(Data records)
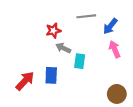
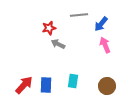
cyan rectangle: (80, 61) -> (73, 81), moved
blue rectangle: (51, 75) -> (46, 85), moved
red arrow: (25, 81) -> (24, 85), moved

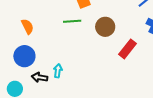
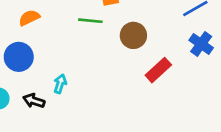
orange semicircle: (27, 26) -> (29, 18), turned -98
black arrow: (40, 77) -> (34, 101), moved

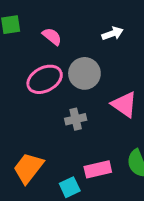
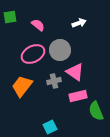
pink triangle: (124, 104) -> (75, 72), moved
orange trapezoid: (28, 168) -> (22, 86), moved
pink rectangle: (98, 169) -> (78, 96), moved

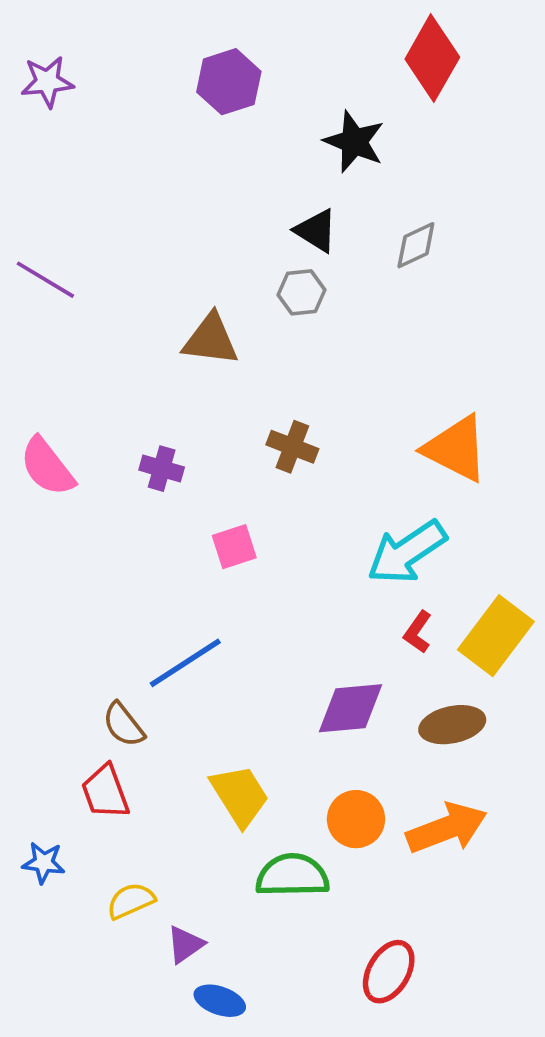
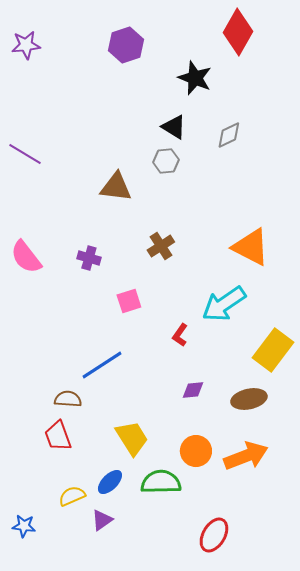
brown cross: (292, 447) -> (161, 246), turned 36
red L-shape: (418, 632) -> (180, 335), moved
purple diamond: (351, 708) -> (193, 390), size x0.6
brown semicircle: (123, 725) -> (68, 399), turned 132
blue star: (44, 863) -> (24, 526), moved
blue ellipse: (220, 1001) -> (110, 482), moved, turned -64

▶ Work item: Where does "pink" occur in the data? Copy each line that has it.

▶ Written reply:
pink triangle: (124, 104) -> (75, 72), moved
pink rectangle: (98, 169) -> (78, 96), moved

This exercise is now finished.